EXERCISE PROMPT:
From the entries, copy each line that includes "blue".

[Image change detection data]

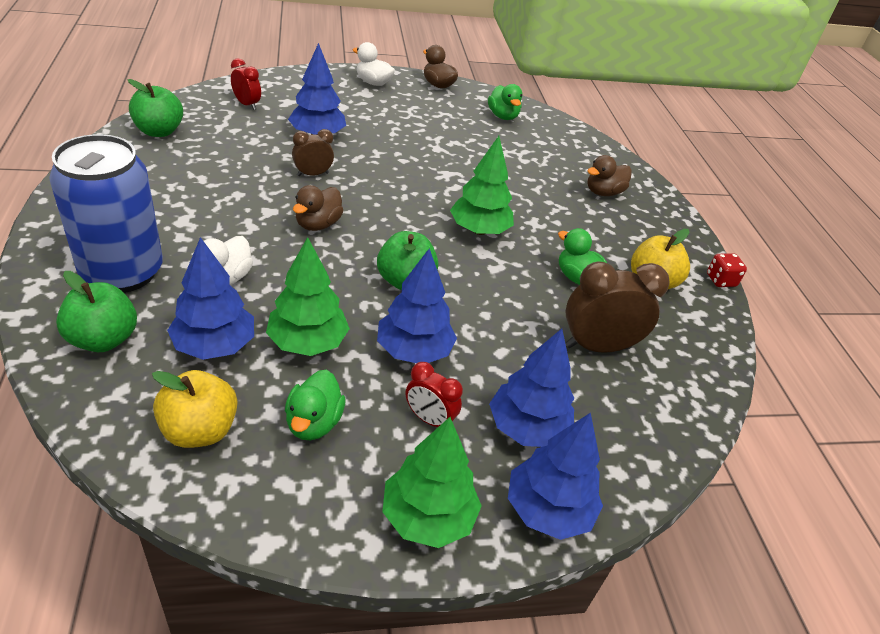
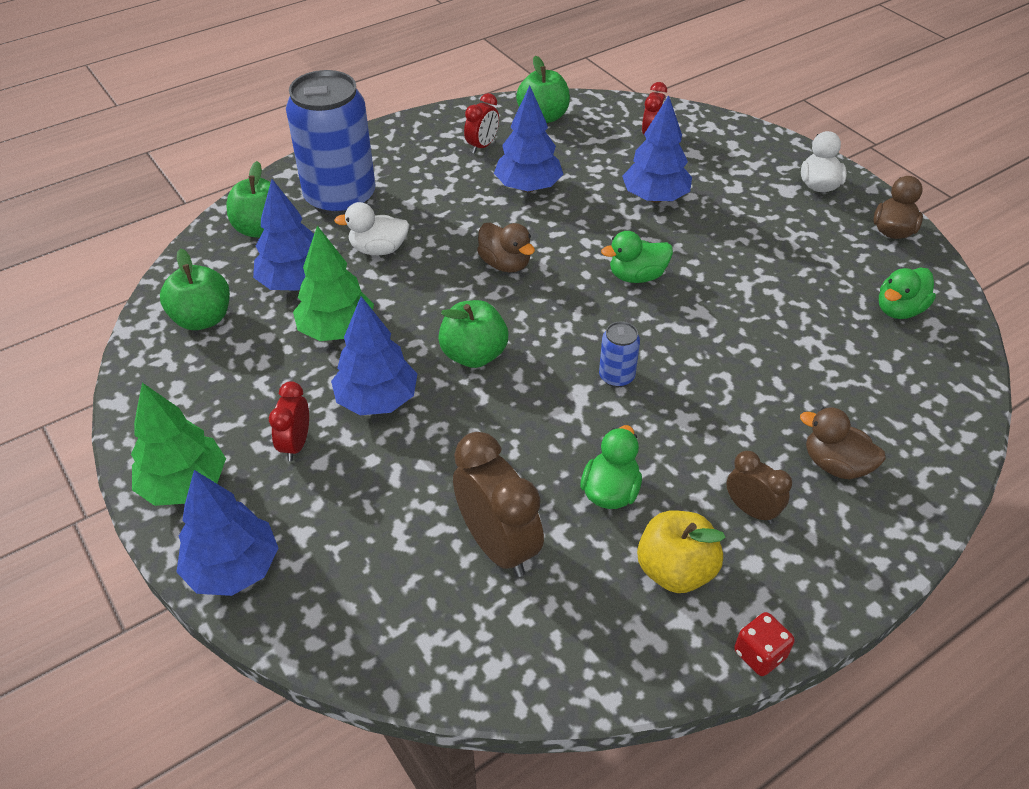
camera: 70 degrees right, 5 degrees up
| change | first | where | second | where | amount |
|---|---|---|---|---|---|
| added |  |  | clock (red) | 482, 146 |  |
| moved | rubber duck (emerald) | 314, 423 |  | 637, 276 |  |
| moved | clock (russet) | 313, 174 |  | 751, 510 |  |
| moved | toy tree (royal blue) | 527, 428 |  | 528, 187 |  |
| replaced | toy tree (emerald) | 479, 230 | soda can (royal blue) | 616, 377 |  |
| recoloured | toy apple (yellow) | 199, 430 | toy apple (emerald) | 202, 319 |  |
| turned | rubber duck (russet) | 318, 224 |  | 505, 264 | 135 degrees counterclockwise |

TASK ANSWER:
| moved | toy tree (royal blue) | 527, 428 |  | 528, 187 |  |
| replaced | toy tree (emerald) | 479, 230 | soda can (royal blue) | 616, 377 |  |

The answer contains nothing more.